§ Task brief:
Please retype all of the data below, word for word.

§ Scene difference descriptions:
= = =
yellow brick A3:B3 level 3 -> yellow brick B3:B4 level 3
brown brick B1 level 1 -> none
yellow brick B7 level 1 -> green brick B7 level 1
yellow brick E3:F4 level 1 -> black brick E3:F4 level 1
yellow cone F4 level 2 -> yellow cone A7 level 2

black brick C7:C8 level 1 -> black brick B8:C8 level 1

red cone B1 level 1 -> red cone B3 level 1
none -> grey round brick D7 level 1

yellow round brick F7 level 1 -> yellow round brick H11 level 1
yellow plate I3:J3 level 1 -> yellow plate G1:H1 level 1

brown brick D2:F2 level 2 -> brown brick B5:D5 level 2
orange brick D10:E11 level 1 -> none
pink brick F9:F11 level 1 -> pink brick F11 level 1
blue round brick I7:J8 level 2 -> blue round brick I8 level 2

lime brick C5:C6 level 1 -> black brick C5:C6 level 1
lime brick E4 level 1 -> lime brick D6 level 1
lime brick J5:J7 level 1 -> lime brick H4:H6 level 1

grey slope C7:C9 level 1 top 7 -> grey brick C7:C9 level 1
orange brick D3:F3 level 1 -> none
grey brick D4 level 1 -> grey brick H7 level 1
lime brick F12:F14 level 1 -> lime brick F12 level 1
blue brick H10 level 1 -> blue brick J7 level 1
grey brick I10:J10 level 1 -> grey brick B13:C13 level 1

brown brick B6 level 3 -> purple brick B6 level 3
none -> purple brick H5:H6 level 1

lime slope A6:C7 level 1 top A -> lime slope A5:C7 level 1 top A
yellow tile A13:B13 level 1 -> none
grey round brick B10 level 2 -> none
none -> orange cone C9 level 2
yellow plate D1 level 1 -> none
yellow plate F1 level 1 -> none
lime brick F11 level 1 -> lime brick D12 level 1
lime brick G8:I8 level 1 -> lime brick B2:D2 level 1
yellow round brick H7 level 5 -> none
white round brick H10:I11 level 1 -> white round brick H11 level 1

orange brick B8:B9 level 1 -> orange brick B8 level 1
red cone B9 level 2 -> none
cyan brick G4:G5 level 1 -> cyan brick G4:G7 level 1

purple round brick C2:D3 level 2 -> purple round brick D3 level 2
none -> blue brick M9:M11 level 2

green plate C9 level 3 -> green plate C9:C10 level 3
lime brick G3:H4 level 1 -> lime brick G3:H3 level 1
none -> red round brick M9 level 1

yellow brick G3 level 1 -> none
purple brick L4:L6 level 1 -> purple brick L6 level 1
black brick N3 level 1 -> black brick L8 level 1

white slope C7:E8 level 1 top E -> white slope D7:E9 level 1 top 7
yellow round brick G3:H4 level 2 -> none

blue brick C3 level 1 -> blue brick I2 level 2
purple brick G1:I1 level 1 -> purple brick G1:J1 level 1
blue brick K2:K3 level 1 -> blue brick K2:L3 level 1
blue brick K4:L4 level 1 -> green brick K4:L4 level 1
= = =
§ Solution:
yellow brick A3:B3 level 3 -> yellow brick B3:B4 level 3
brown brick B1 level 1 -> none
yellow brick B7 level 1 -> green brick B7 level 1
yellow brick E3:F4 level 1 -> black brick E3:F4 level 1
yellow cone F4 level 2 -> yellow cone A7 level 2

black brick C7:C8 level 1 -> black brick B8:C8 level 1

red cone B1 level 1 -> red cone B3 level 1
none -> grey round brick D7 level 1

yellow round brick F7 level 1 -> yellow round brick H11 level 1
yellow plate I3:J3 level 1 -> yellow plate G1:H1 level 1

brown brick D2:F2 level 2 -> brown brick B5:D5 level 2
orange brick D10:E11 level 1 -> none
pink brick F9:F11 level 1 -> pink brick F11 level 1
blue round brick I7:J8 level 2 -> blue round brick I8 level 2

lime brick C5:C6 level 1 -> black brick C5:C6 level 1
lime brick E4 level 1 -> lime brick D6 level 1
lime brick J5:J7 level 1 -> lime brick H4:H6 level 1

grey slope C7:C9 level 1 top 7 -> grey brick C7:C9 level 1
orange brick D3:F3 level 1 -> none
grey brick D4 level 1 -> grey brick H7 level 1
lime brick F12:F14 level 1 -> lime brick F12 level 1
blue brick H10 level 1 -> blue brick J7 level 1
grey brick I10:J10 level 1 -> grey brick B13:C13 level 1

brown brick B6 level 3 -> purple brick B6 level 3
none -> purple brick H5:H6 level 1

lime slope A6:C7 level 1 top A -> lime slope A5:C7 level 1 top A
yellow tile A13:B13 level 1 -> none
grey round brick B10 level 2 -> none
none -> orange cone C9 level 2
yellow plate D1 level 1 -> none
yellow plate F1 level 1 -> none
lime brick F11 level 1 -> lime brick D12 level 1
lime brick G8:I8 level 1 -> lime brick B2:D2 level 1
yellow round brick H7 level 5 -> none
white round brick H10:I11 level 1 -> white round brick H11 level 1

orange brick B8:B9 level 1 -> orange brick B8 level 1
red cone B9 level 2 -> none
cyan brick G4:G5 level 1 -> cyan brick G4:G7 level 1

purple round brick C2:D3 level 2 -> purple round brick D3 level 2
none -> blue brick M9:M11 level 2

green plate C9 level 3 -> green plate C9:C10 level 3
lime brick G3:H4 level 1 -> lime brick G3:H3 level 1
none -> red round brick M9 level 1

yellow brick G3 level 1 -> none
purple brick L4:L6 level 1 -> purple brick L6 level 1
black brick N3 level 1 -> black brick L8 level 1

white slope C7:E8 level 1 top E -> white slope D7:E9 level 1 top 7
yellow round brick G3:H4 level 2 -> none

blue brick C3 level 1 -> blue brick I2 level 2
purple brick G1:I1 level 1 -> purple brick G1:J1 level 1
blue brick K2:K3 level 1 -> blue brick K2:L3 level 1
blue brick K4:L4 level 1 -> green brick K4:L4 level 1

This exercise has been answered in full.